Look below for the line containing "The camera went 100" and the line containing "The camera went 20", then set down both and every line between them exactly, without pictures.

## Source material
((

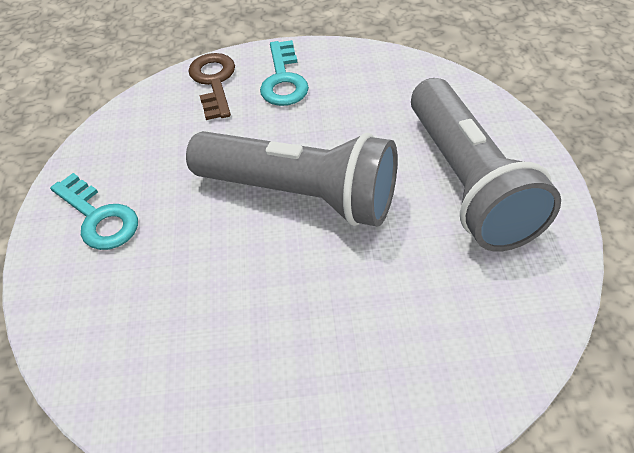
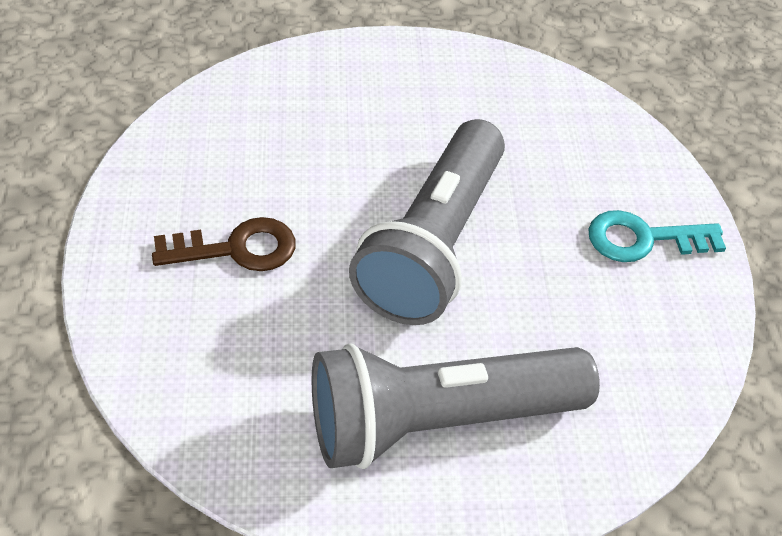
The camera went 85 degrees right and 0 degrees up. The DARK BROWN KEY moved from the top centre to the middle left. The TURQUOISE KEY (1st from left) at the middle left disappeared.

))
((

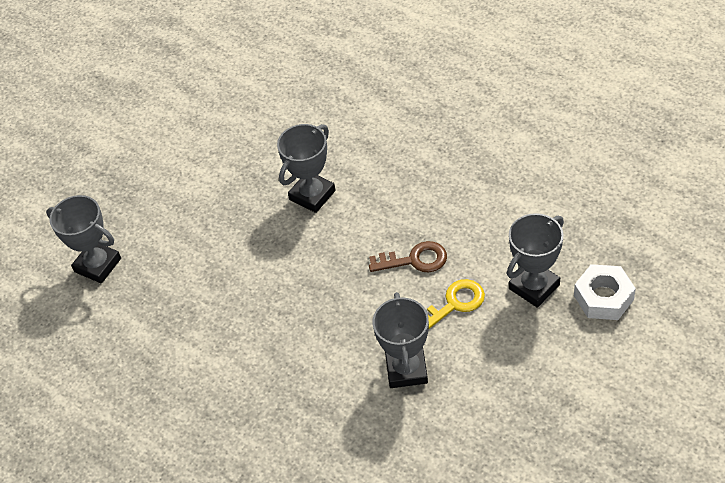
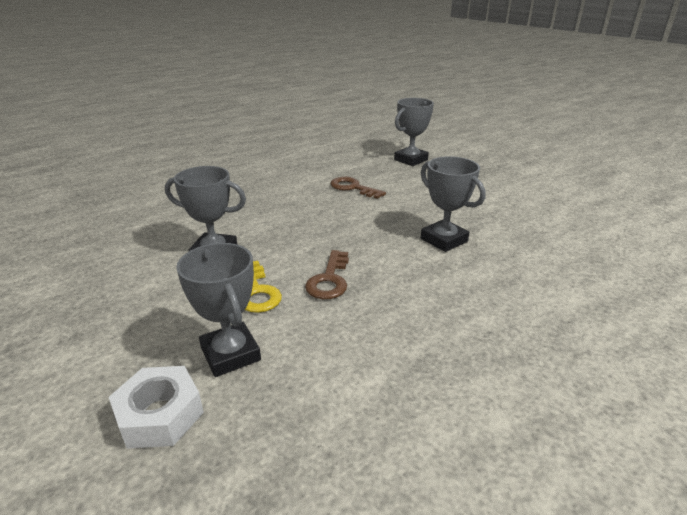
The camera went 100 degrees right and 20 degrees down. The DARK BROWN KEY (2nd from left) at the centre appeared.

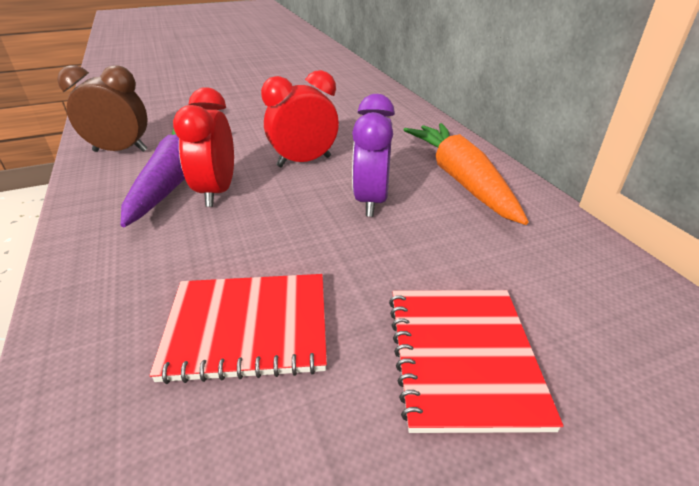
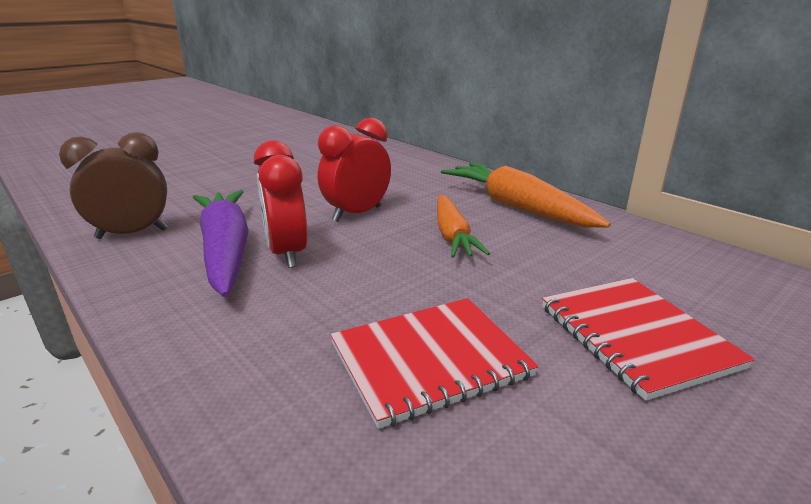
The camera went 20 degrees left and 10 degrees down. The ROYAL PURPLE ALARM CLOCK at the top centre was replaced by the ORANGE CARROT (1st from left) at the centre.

))

## Response for this exercise
The camera went 100 degrees right and 20 degrees down. The DARK BROWN KEY (2nd from left) at the centre appeared.

The camera went 20 degrees left and 10 degrees down. The ROYAL PURPLE ALARM CLOCK at the top centre was replaced by the ORANGE CARROT (1st from left) at the centre.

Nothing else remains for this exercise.